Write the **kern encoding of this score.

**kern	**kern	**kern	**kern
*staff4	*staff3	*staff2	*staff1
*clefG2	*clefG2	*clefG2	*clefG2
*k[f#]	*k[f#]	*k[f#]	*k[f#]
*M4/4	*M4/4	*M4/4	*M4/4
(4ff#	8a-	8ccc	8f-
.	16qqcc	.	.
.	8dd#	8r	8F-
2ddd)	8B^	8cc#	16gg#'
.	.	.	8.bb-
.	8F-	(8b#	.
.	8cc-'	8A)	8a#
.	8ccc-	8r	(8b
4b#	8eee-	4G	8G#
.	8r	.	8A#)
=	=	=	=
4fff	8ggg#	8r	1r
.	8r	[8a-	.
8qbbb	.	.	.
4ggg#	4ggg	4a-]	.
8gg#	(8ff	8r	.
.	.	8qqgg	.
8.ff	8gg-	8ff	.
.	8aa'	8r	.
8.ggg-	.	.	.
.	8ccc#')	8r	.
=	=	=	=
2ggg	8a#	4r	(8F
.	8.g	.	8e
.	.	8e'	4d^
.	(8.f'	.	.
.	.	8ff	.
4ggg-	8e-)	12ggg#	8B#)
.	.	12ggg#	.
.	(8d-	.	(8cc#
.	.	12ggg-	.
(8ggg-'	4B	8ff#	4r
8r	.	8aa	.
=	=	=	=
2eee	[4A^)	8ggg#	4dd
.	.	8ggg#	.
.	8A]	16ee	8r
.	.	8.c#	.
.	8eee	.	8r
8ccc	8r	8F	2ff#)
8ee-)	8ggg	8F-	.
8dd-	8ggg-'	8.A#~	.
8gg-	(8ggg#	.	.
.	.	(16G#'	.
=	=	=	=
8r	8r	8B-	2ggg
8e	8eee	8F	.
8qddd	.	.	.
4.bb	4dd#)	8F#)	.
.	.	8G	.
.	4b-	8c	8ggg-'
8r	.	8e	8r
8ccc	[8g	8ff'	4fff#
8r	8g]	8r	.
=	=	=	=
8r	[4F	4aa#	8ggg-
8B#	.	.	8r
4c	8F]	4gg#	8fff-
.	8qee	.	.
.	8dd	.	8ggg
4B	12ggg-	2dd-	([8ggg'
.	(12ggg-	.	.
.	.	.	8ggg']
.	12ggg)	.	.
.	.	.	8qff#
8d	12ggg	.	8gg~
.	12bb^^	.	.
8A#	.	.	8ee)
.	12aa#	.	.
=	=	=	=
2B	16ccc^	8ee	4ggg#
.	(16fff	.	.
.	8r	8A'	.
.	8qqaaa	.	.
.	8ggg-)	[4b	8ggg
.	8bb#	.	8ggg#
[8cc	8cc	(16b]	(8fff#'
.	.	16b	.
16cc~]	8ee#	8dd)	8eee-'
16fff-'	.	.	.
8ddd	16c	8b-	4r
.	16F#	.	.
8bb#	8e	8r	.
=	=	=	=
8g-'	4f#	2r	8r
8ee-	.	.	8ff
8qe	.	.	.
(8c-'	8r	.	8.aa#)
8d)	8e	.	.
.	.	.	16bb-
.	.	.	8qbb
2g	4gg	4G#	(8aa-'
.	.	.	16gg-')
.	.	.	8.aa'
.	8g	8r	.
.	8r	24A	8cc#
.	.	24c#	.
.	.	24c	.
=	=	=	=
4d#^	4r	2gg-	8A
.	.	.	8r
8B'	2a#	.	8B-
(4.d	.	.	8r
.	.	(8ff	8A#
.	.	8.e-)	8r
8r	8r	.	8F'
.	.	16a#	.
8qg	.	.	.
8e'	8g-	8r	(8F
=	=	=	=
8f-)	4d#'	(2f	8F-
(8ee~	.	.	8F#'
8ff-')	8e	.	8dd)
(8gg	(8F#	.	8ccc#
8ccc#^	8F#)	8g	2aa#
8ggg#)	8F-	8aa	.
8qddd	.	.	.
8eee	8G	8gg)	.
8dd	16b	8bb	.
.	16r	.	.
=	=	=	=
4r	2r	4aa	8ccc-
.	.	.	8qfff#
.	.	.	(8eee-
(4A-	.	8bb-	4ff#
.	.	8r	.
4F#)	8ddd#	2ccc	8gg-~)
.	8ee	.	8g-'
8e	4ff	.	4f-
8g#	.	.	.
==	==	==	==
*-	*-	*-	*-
- - - - - - -
● EXERCISE
Show each line above that contains the string "kern", copying every such line in full.

● SOLVED PROBLEM
Write the **kern encoding of this score.
**kern	**kern	**kern	**kern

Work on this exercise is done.